Which lines run from the start of the data below to the line containing "C107: 680nF (GND, W2) -> none"? Set them down exactly, with none added.

==*==

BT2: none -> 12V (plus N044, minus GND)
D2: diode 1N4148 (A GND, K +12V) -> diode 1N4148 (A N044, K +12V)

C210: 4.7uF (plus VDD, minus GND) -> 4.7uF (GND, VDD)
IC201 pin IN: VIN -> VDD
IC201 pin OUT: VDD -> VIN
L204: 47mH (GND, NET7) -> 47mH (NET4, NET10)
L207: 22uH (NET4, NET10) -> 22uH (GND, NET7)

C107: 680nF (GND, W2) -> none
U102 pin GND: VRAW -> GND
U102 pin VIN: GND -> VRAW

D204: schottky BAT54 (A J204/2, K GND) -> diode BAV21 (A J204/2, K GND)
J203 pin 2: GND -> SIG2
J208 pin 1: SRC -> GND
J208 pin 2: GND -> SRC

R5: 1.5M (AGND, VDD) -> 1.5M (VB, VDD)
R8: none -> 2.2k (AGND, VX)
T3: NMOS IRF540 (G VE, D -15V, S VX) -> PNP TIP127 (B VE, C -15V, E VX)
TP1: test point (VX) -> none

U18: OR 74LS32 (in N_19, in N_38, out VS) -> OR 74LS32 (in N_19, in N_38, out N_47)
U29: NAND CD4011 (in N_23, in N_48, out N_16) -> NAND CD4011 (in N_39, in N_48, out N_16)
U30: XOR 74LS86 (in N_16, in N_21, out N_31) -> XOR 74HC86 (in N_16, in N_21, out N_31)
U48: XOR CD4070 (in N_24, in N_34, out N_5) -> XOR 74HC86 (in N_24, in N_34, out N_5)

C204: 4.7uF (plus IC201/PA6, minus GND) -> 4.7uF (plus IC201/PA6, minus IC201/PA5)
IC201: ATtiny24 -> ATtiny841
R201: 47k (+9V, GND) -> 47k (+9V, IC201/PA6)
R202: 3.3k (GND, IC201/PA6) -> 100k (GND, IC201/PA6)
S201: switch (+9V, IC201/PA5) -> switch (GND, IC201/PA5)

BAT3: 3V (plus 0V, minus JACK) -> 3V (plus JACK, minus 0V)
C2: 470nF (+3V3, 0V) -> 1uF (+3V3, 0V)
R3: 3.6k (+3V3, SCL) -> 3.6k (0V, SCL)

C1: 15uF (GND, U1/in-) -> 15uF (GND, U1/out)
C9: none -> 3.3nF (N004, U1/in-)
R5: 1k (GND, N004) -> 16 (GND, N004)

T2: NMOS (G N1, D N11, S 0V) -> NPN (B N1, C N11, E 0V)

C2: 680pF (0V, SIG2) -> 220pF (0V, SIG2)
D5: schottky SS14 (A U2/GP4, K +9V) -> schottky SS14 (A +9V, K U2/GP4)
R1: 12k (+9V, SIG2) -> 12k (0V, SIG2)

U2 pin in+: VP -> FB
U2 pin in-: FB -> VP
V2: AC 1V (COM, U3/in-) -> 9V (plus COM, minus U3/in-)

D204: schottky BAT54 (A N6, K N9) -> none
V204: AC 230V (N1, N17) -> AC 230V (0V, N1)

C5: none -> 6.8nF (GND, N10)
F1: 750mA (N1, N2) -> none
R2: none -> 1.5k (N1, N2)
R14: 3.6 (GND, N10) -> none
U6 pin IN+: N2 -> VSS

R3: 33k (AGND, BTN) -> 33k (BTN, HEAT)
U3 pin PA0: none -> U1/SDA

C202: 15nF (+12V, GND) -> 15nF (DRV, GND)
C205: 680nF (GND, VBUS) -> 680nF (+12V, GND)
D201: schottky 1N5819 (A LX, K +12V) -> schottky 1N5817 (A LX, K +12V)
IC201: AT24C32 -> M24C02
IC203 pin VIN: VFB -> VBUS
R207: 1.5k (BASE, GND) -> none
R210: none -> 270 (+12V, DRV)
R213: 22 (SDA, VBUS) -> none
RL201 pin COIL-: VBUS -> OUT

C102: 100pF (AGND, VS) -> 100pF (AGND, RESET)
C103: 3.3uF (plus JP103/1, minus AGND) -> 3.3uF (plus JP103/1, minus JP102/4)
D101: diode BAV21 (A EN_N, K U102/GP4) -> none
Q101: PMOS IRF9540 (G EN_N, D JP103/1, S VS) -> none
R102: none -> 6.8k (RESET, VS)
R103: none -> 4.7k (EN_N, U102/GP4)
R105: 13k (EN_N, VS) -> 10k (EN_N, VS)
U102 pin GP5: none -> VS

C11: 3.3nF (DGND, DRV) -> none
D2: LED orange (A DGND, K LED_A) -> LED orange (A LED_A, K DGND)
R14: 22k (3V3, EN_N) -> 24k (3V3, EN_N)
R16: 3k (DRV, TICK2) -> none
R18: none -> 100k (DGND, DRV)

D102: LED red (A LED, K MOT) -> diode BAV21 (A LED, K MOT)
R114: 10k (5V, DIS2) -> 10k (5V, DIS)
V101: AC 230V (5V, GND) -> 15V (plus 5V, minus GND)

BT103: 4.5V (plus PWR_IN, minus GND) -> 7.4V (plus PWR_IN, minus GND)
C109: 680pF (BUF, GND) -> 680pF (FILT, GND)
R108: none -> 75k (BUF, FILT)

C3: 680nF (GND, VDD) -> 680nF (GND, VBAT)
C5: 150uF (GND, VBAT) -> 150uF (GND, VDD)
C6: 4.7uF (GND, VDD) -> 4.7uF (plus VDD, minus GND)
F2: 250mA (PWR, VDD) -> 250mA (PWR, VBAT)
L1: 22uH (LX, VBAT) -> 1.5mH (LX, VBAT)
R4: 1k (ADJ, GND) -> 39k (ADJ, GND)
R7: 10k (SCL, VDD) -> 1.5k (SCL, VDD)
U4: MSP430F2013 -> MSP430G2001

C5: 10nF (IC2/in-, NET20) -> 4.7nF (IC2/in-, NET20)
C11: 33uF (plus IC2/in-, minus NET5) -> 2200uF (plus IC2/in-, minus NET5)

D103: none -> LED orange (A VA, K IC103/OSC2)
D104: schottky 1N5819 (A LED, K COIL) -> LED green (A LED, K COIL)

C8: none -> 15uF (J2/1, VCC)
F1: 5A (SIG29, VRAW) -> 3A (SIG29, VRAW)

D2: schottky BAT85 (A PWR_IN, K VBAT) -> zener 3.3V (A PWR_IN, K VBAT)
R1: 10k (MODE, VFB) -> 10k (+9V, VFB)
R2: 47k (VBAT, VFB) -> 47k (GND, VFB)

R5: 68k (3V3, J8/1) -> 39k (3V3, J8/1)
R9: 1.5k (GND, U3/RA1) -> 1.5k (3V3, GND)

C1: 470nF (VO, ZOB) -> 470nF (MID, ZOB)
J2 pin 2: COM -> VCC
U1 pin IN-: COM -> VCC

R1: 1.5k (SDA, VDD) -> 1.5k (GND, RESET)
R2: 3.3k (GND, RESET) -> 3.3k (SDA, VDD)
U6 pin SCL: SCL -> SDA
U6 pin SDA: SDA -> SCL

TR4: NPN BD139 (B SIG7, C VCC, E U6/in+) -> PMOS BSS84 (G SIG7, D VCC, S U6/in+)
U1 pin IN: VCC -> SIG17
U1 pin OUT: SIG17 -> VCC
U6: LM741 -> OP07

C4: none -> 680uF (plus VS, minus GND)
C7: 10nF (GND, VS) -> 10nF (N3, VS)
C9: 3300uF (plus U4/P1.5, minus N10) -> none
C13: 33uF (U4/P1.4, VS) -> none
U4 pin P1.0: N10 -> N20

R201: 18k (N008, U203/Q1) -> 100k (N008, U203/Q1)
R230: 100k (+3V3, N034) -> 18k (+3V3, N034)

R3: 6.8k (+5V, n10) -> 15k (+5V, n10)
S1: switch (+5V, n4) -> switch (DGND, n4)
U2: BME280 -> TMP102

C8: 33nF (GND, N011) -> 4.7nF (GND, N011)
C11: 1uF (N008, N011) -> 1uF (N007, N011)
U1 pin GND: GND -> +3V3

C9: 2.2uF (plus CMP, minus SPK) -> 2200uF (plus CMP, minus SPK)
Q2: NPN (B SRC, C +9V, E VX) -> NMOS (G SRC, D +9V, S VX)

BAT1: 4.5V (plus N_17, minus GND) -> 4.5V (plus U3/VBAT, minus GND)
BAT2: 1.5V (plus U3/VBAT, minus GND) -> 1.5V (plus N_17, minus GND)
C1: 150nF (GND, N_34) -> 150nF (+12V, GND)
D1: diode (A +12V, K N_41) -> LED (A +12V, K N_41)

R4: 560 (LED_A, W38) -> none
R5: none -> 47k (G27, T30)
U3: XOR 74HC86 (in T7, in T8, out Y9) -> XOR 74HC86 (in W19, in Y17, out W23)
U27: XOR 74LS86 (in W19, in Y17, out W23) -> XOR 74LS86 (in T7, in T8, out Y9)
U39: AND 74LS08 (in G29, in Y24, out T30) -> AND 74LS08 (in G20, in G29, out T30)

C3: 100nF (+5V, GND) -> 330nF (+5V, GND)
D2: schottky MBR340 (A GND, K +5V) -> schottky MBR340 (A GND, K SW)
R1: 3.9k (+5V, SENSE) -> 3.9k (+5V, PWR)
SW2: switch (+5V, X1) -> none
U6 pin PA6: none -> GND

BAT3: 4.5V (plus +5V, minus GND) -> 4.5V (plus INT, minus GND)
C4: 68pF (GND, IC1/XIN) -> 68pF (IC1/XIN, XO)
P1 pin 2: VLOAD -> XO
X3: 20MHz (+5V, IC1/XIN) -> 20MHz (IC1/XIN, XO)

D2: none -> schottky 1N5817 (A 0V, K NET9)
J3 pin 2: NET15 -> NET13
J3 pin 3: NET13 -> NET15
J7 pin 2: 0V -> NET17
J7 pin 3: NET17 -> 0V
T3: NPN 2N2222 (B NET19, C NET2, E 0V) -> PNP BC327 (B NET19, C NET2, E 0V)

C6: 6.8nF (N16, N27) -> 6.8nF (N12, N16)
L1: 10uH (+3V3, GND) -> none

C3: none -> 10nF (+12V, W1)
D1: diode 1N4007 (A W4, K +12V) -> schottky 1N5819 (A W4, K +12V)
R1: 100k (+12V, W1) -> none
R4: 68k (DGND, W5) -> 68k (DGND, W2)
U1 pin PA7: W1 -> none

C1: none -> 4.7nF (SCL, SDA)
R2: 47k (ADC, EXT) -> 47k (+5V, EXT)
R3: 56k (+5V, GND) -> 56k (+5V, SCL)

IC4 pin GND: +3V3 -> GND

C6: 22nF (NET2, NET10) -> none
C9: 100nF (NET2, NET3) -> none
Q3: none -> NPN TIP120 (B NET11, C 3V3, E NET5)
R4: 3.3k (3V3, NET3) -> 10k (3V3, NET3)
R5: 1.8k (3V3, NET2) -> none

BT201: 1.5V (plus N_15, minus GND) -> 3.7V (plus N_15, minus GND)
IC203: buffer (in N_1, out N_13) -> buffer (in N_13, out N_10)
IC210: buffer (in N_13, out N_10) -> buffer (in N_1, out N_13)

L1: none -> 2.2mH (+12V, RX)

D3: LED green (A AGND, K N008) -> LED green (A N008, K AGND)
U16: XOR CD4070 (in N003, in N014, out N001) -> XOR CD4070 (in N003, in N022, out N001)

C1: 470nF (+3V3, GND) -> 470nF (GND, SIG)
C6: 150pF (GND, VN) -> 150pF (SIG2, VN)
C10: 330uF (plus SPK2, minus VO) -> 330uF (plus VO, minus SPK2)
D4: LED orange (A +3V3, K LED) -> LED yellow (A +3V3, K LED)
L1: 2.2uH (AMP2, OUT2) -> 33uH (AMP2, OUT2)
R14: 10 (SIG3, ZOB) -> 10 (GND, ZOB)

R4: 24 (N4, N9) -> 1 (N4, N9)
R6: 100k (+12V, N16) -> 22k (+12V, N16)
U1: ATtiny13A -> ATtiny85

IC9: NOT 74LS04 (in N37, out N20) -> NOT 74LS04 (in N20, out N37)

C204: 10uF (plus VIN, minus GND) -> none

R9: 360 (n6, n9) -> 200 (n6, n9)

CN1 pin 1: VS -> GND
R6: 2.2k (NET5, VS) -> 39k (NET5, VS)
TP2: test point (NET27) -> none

==*==

Task output:
BT2: none -> 12V (plus N044, minus GND)
D2: diode 1N4148 (A GND, K +12V) -> diode 1N4148 (A N044, K +12V)

C210: 4.7uF (plus VDD, minus GND) -> 4.7uF (GND, VDD)
IC201 pin IN: VIN -> VDD
IC201 pin OUT: VDD -> VIN
L204: 47mH (GND, NET7) -> 47mH (NET4, NET10)
L207: 22uH (NET4, NET10) -> 22uH (GND, NET7)

C107: 680nF (GND, W2) -> none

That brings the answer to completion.